§ WHAT IS REQUIRED: Word-for-word reproduction, images excluded: copy every entry below.

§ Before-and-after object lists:
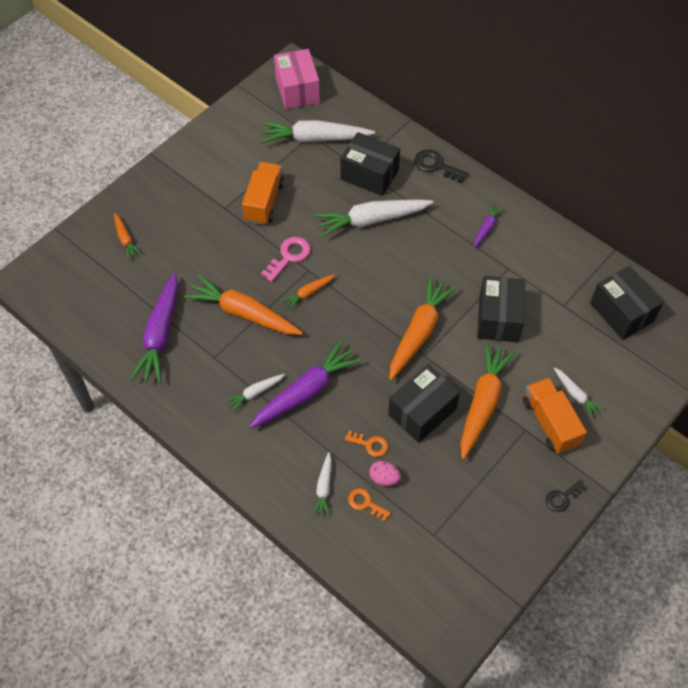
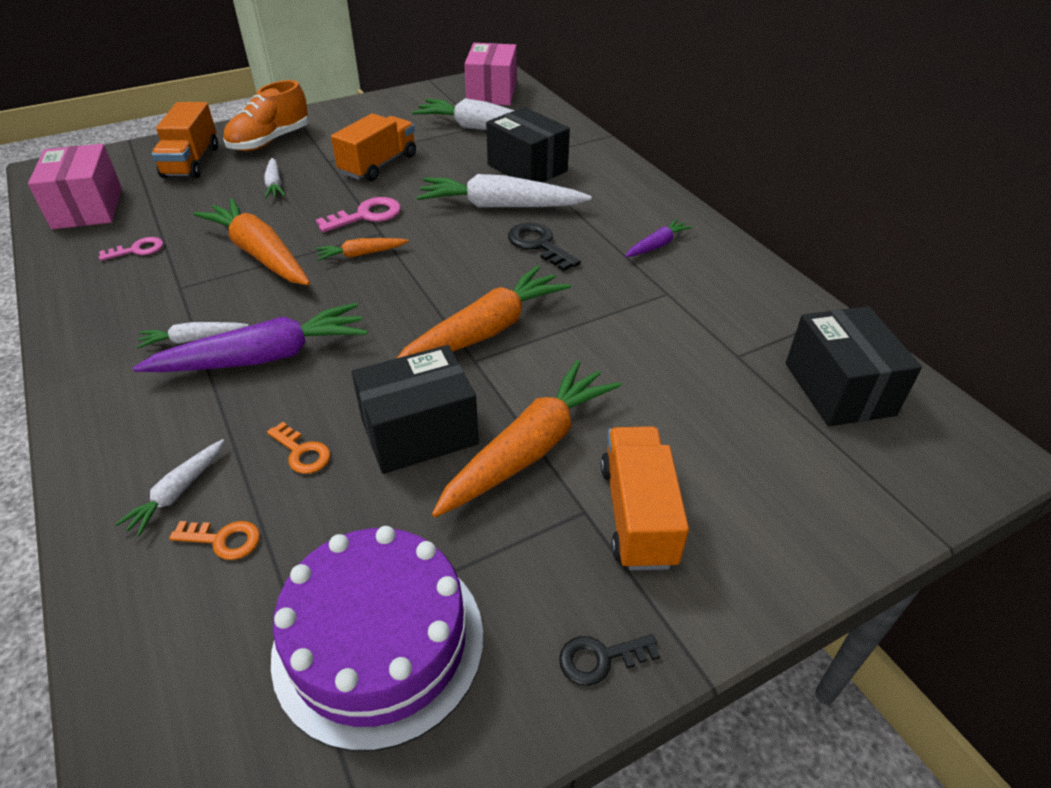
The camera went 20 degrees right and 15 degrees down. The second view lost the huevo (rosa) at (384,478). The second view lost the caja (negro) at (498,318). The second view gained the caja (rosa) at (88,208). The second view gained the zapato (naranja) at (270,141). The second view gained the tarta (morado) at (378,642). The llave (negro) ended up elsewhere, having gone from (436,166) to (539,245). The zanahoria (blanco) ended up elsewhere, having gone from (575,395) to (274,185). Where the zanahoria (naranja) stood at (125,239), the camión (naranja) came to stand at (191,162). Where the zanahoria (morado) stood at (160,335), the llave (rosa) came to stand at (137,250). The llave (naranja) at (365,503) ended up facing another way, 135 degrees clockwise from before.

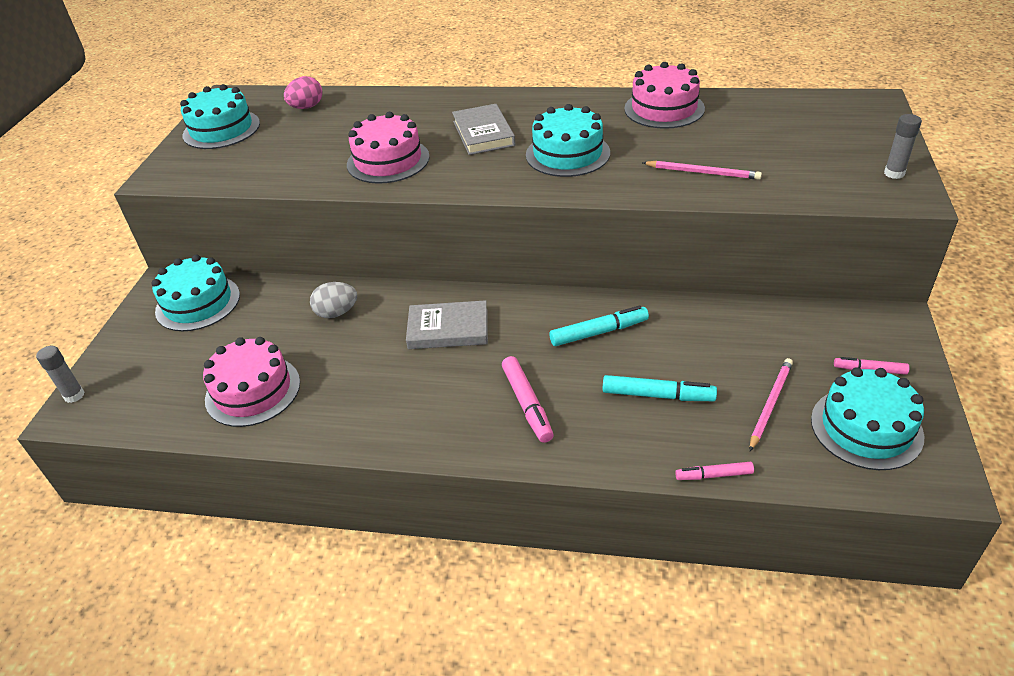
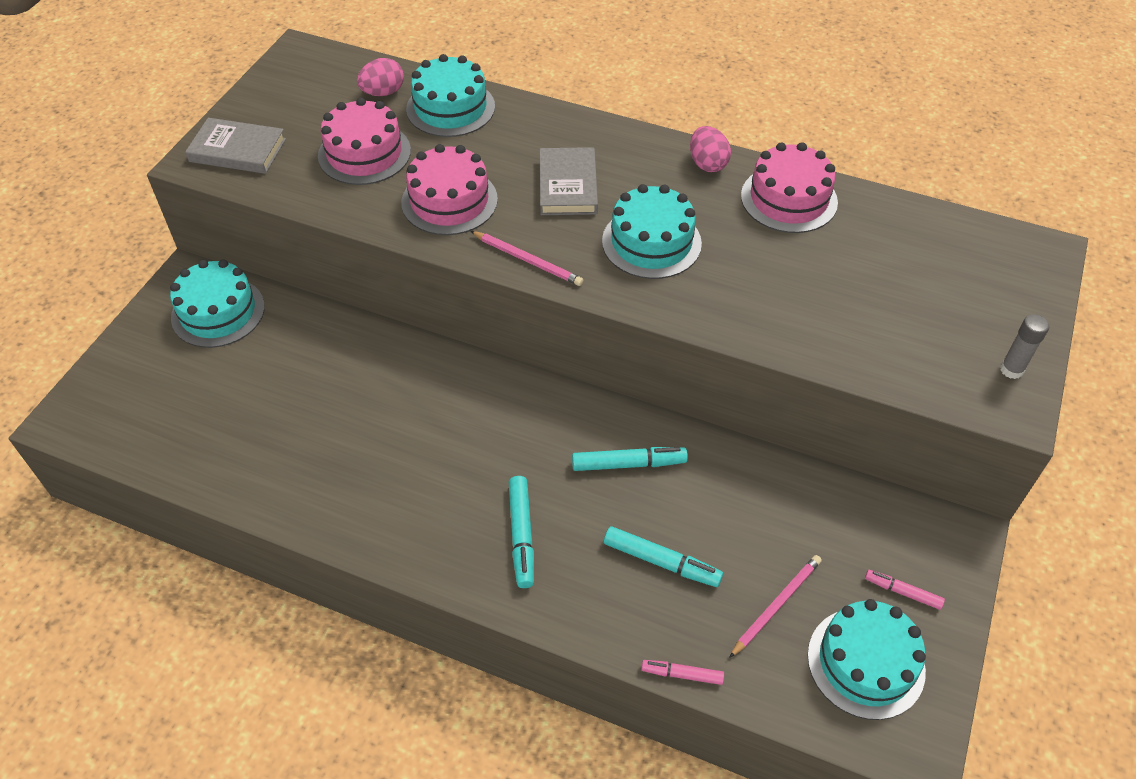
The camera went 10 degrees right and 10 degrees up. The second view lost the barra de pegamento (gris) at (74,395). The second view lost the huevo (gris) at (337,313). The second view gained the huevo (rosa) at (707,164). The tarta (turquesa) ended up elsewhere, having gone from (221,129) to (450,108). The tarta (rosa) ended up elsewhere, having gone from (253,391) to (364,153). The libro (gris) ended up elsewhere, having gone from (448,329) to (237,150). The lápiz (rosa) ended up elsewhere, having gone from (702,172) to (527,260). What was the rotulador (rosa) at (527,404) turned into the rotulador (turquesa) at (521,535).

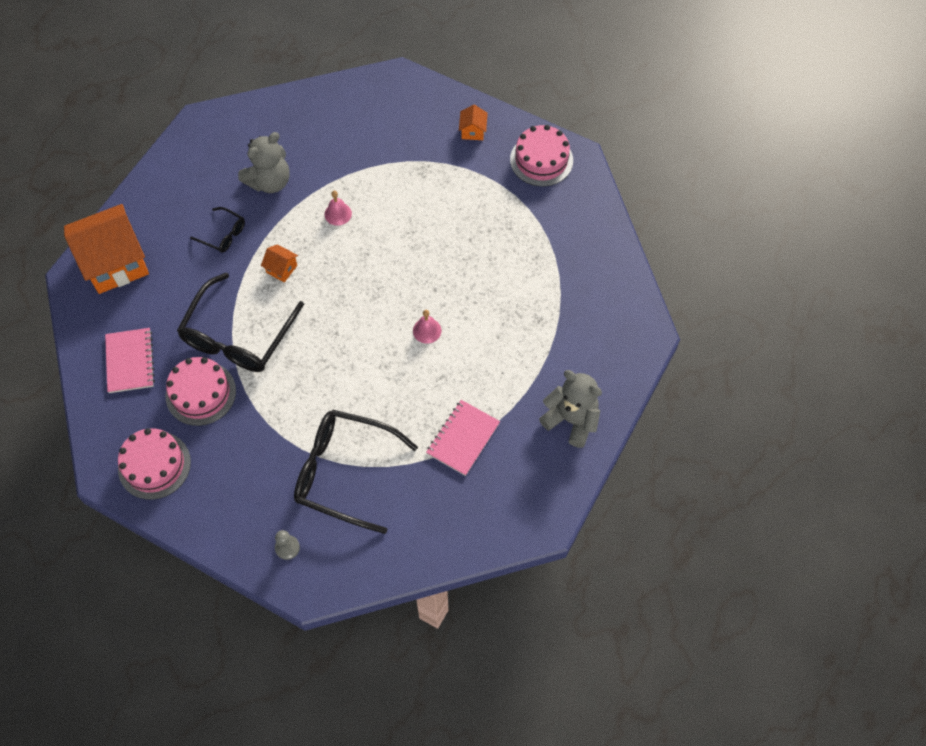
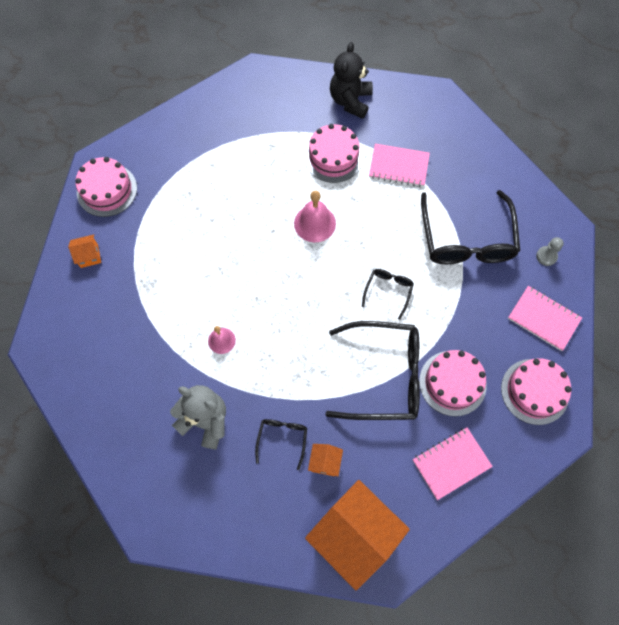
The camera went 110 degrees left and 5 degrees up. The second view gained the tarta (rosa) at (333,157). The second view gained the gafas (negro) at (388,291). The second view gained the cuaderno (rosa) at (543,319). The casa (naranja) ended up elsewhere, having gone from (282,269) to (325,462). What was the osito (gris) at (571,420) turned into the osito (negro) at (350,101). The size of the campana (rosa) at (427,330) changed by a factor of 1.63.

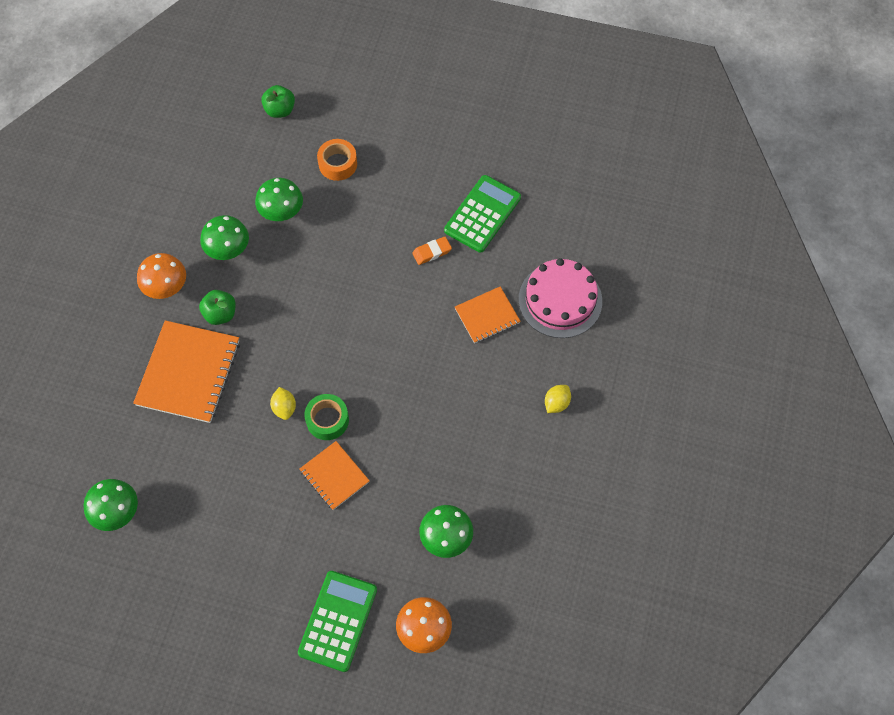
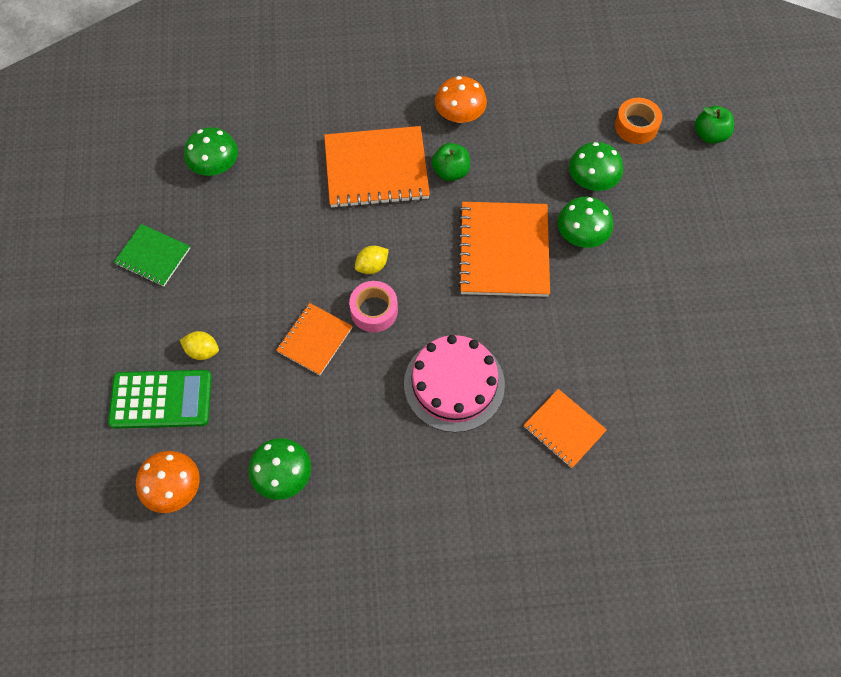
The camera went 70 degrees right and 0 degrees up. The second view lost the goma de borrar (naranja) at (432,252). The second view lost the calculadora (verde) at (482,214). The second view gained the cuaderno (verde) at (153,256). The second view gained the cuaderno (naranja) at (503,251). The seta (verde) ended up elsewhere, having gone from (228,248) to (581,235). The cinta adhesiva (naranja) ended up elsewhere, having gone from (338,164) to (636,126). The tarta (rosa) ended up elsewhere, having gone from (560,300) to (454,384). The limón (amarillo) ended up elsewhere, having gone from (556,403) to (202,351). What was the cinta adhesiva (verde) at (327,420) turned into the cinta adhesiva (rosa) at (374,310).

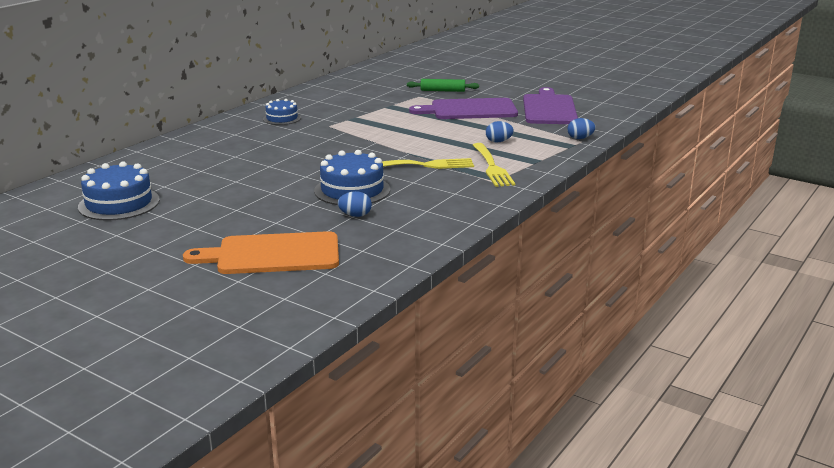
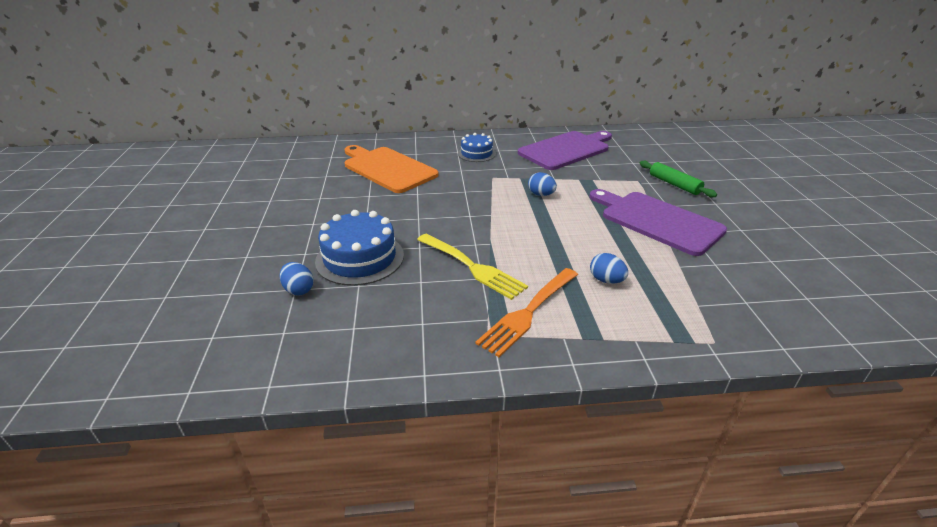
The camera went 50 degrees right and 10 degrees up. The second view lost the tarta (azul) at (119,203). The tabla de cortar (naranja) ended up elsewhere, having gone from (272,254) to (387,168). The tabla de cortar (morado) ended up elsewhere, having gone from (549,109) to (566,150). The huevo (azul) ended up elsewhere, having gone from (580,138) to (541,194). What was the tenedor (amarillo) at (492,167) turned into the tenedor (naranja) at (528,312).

§ WRITTEN SOLUTION:
The camera went 20 degrees right and 15 degrees down. The second view lost the huevo (rosa) at (384,478). The second view lost the caja (negro) at (498,318). The second view gained the caja (rosa) at (88,208). The second view gained the zapato (naranja) at (270,141). The second view gained the tarta (morado) at (378,642). The llave (negro) ended up elsewhere, having gone from (436,166) to (539,245). The zanahoria (blanco) ended up elsewhere, having gone from (575,395) to (274,185). Where the zanahoria (naranja) stood at (125,239), the camión (naranja) came to stand at (191,162). Where the zanahoria (morado) stood at (160,335), the llave (rosa) came to stand at (137,250). The llave (naranja) at (365,503) ended up facing another way, 135 degrees clockwise from before.

The camera went 10 degrees right and 10 degrees up. The second view lost the barra de pegamento (gris) at (74,395). The second view lost the huevo (gris) at (337,313). The second view gained the huevo (rosa) at (707,164). The tarta (turquesa) ended up elsewhere, having gone from (221,129) to (450,108). The tarta (rosa) ended up elsewhere, having gone from (253,391) to (364,153). The libro (gris) ended up elsewhere, having gone from (448,329) to (237,150). The lápiz (rosa) ended up elsewhere, having gone from (702,172) to (527,260). What was the rotulador (rosa) at (527,404) turned into the rotulador (turquesa) at (521,535).

The camera went 110 degrees left and 5 degrees up. The second view gained the tarta (rosa) at (333,157). The second view gained the gafas (negro) at (388,291). The second view gained the cuaderno (rosa) at (543,319). The casa (naranja) ended up elsewhere, having gone from (282,269) to (325,462). What was the osito (gris) at (571,420) turned into the osito (negro) at (350,101). The size of the campana (rosa) at (427,330) changed by a factor of 1.63.

The camera went 70 degrees right and 0 degrees up. The second view lost the goma de borrar (naranja) at (432,252). The second view lost the calculadora (verde) at (482,214). The second view gained the cuaderno (verde) at (153,256). The second view gained the cuaderno (naranja) at (503,251). The seta (verde) ended up elsewhere, having gone from (228,248) to (581,235). The cinta adhesiva (naranja) ended up elsewhere, having gone from (338,164) to (636,126). The tarta (rosa) ended up elsewhere, having gone from (560,300) to (454,384). The limón (amarillo) ended up elsewhere, having gone from (556,403) to (202,351). What was the cinta adhesiva (verde) at (327,420) turned into the cinta adhesiva (rosa) at (374,310).

The camera went 50 degrees right and 10 degrees up. The second view lost the tarta (azul) at (119,203). The tabla de cortar (naranja) ended up elsewhere, having gone from (272,254) to (387,168). The tabla de cortar (morado) ended up elsewhere, having gone from (549,109) to (566,150). The huevo (azul) ended up elsewhere, having gone from (580,138) to (541,194). What was the tenedor (amarillo) at (492,167) turned into the tenedor (naranja) at (528,312).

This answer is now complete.